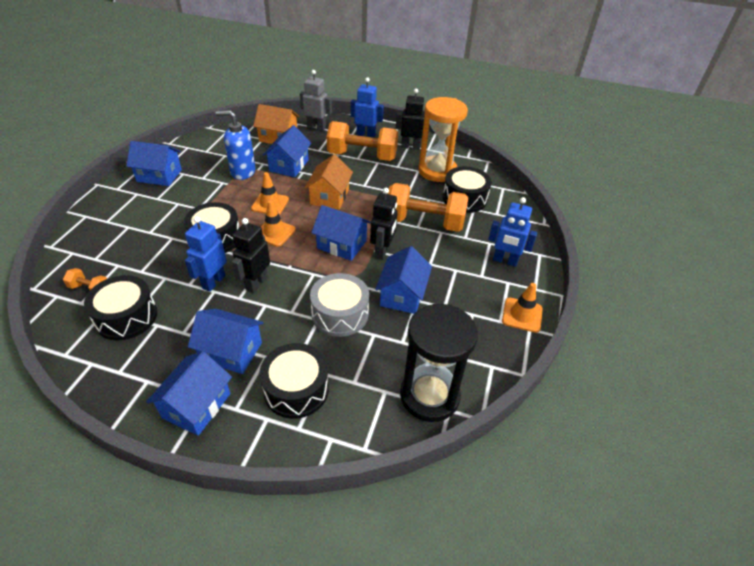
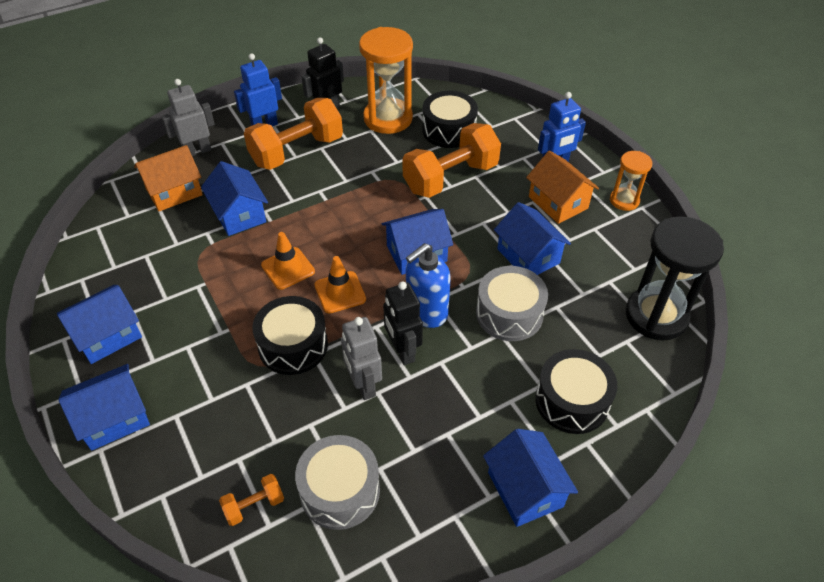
camera: 45 degrees left, 5 degrees up
(126, 317) = (340, 490): black drum -> grey drum
(213, 282) = (363, 385): blue robot -> grey robot
(231, 351) = (479, 424): blue house -> blue house (114, 418)
(242, 172) = (200, 258): blue soap dispenser -> blue soap dispenser (426, 312)
(329, 197) = (333, 216): orange house -> orange house (558, 202)
(382, 251) = (458, 232): black robot -> none
(522, 315) = (624, 200): orange traffic cone -> orange hourglass

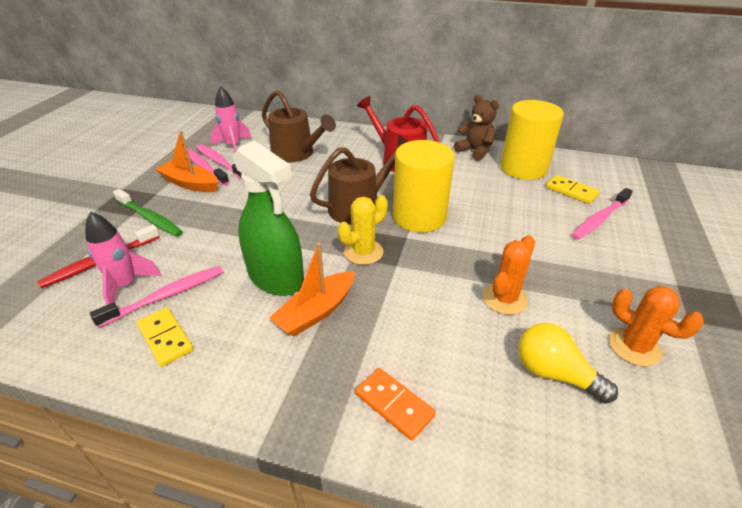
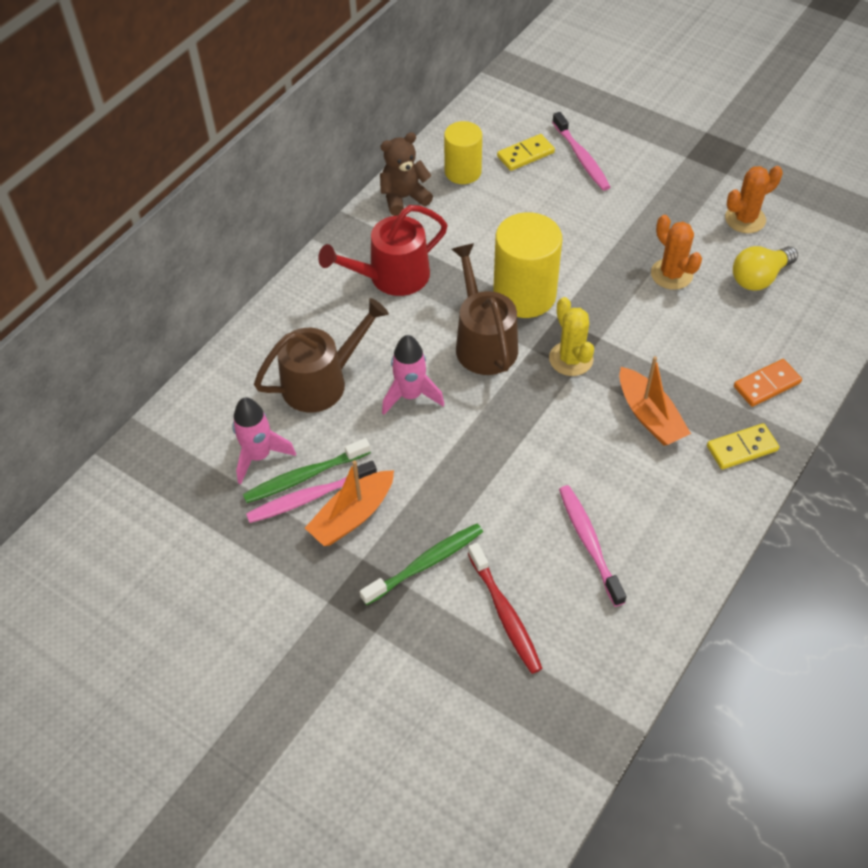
camera: 70 degrees left, 15 degrees up
(126, 285) = (559, 583): pink rocket -> pink rocket (410, 395)
(165, 338) = (653, 543): yellow domino -> yellow domino (742, 448)
(220, 162) = (304, 476): pink toothbrush -> green toothbrush
(276, 277) = (588, 441): green spray bottle -> none
(523, 168) = (463, 172): yellow cylinder -> yellow cylinder, size x0.64

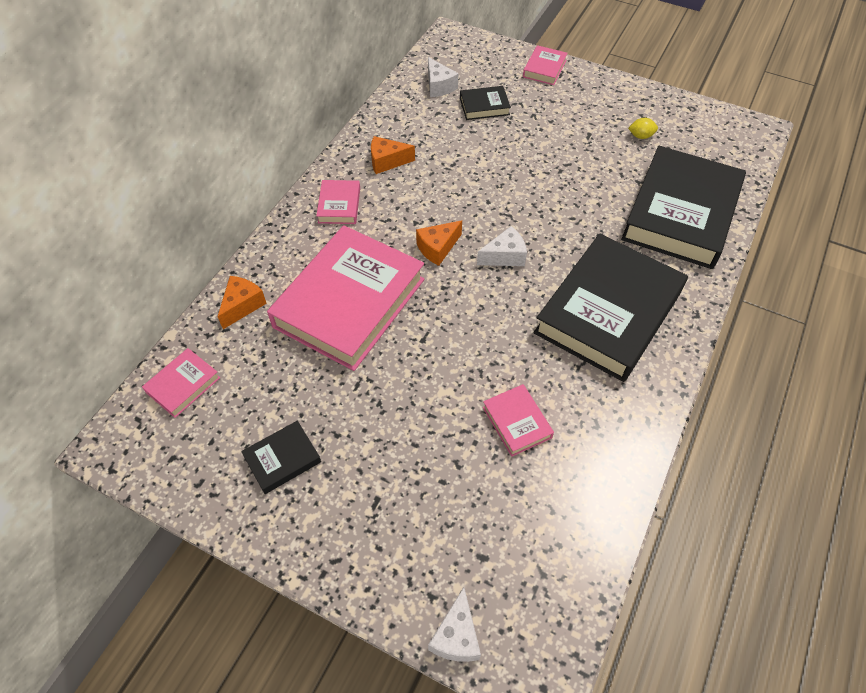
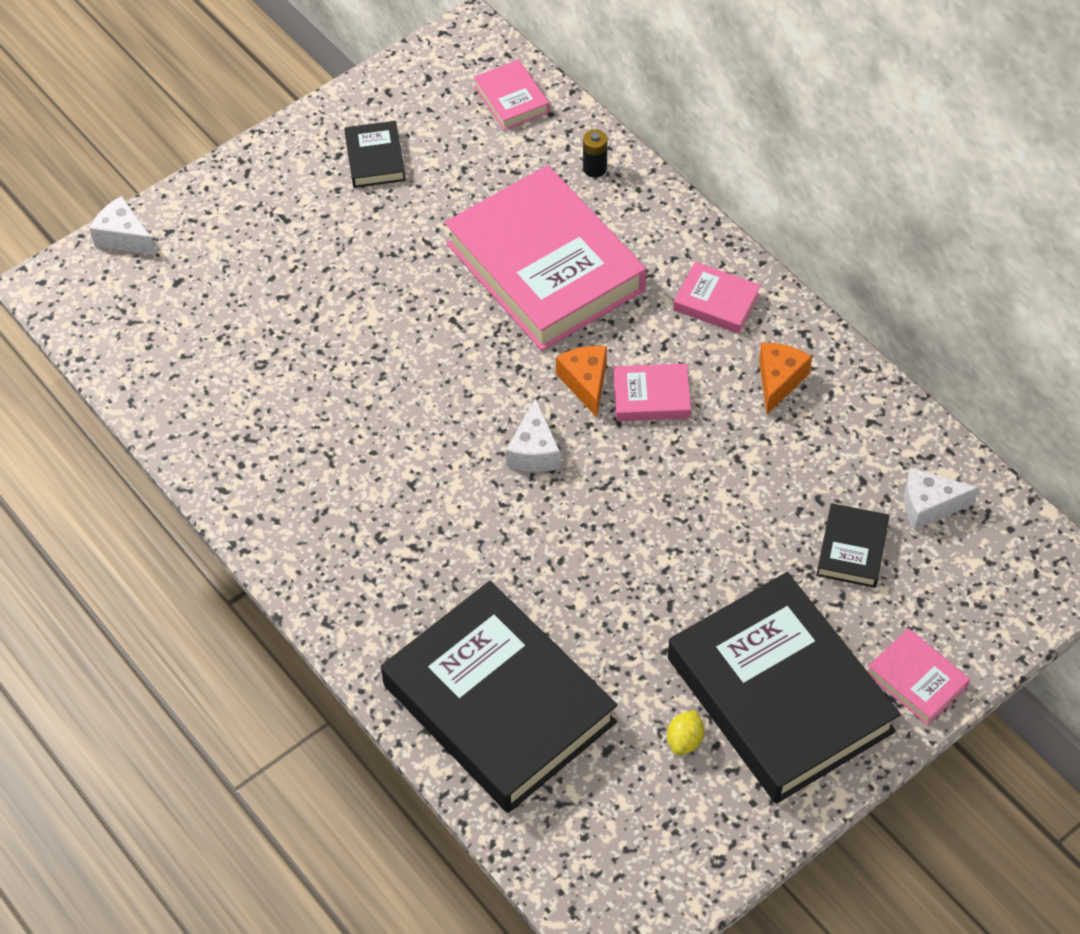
camera: 115 degrees right, 0 degrees up
(242, 305) = (594, 168): orange cheese -> black battery
(517, 422) = (296, 366): pink book -> pink book (651, 396)
(608, 312) = (385, 524): black book -> black book (779, 694)

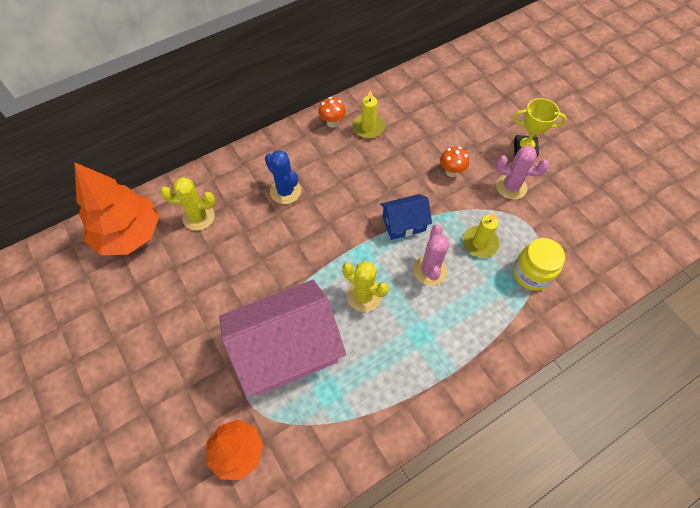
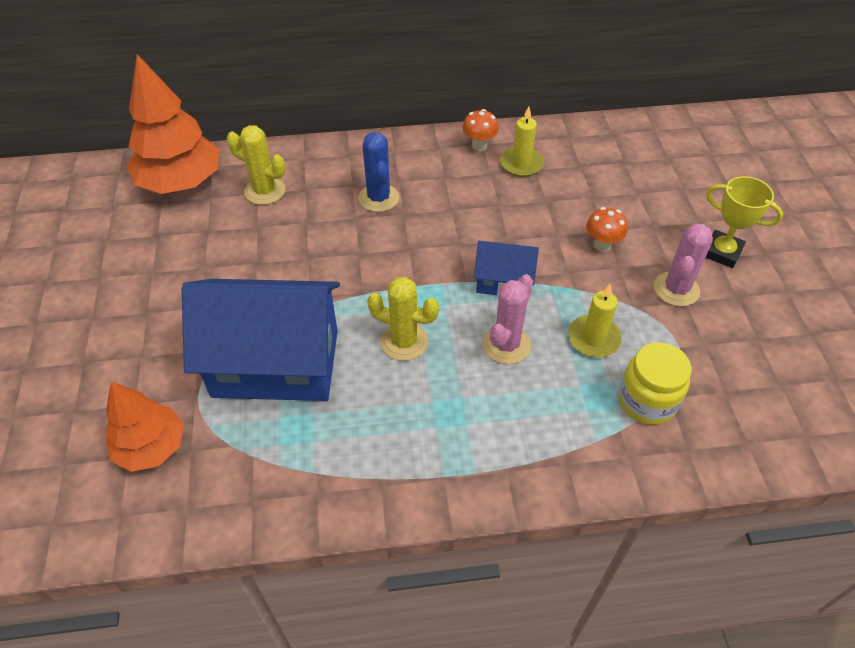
camera: 25 degrees right, 10 degrees down
(287, 349) = (276, 363): pink house -> blue house
(363, 296) = (404, 341): yellow cactus -> yellow cactus turned 45 degrees counterclockwise
(511, 187) = (676, 289): pink cactus -> pink cactus turned 75 degrees clockwise

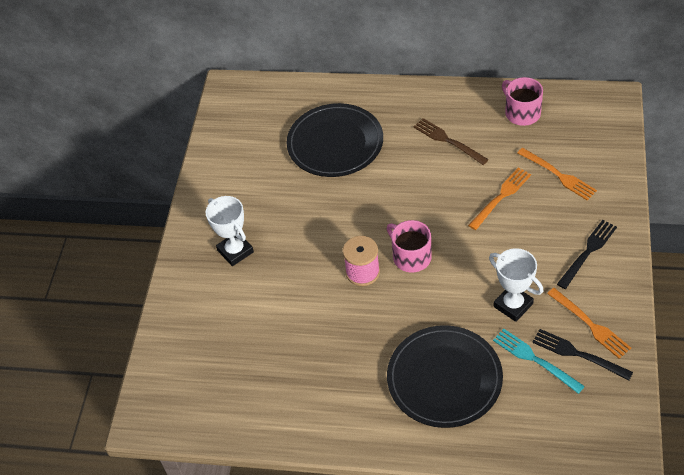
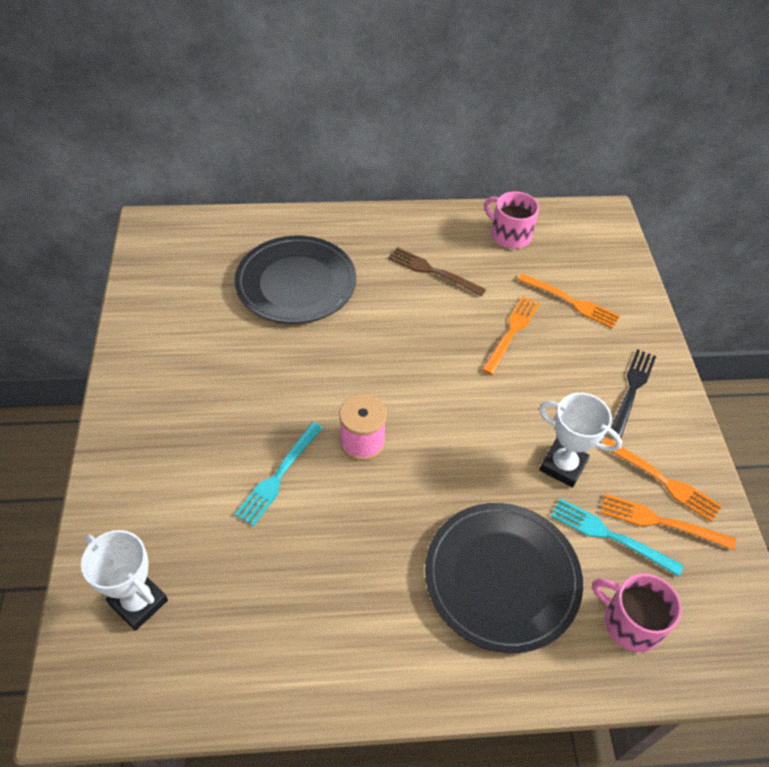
camera: 20 degrees left, 0 degrees up
(235, 251) = (185, 430): white trophy -> white trophy (138, 602)
(296, 291) = (278, 476): none -> turquoise fork
(411, 257) = (420, 415): pink mug -> pink mug (630, 622)
(577, 354) = (660, 522): black fork -> orange fork

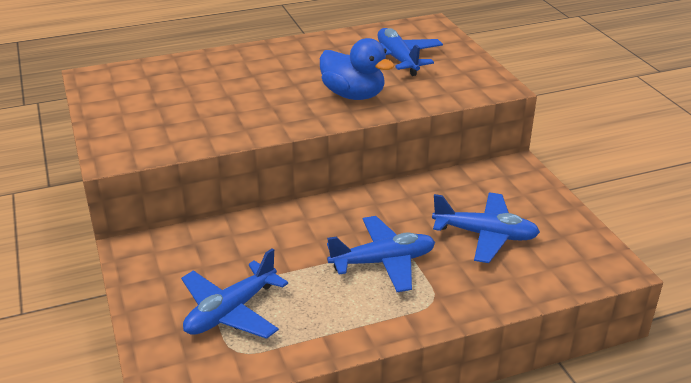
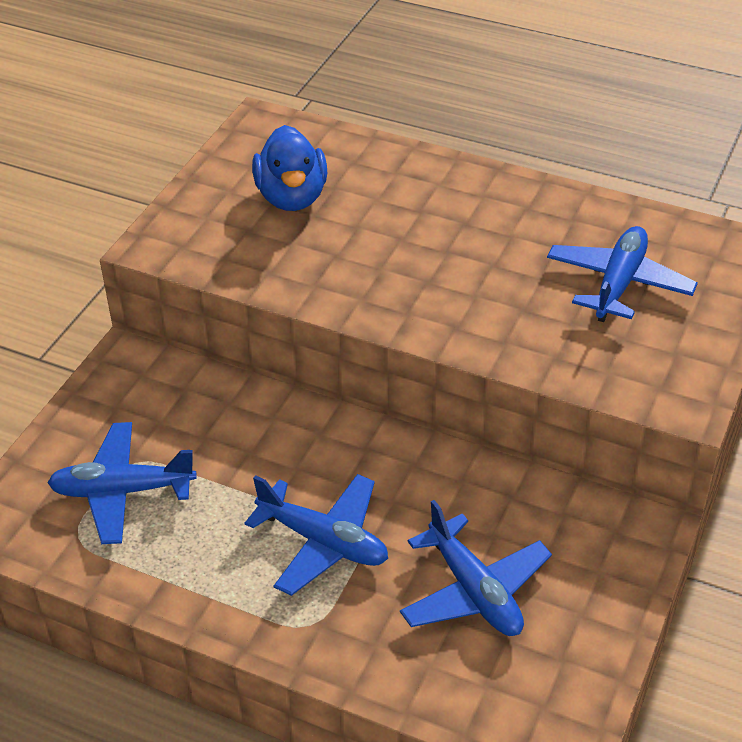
camera: 45 degrees right, 10 degrees up
(353, 95) = (488, 308): blue duck -> blue duck (292, 197)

......

◆ Problem statement ◆
The answer should be a single number giving how many lines in the records hold the word "left".

◆ Solution below ◆
3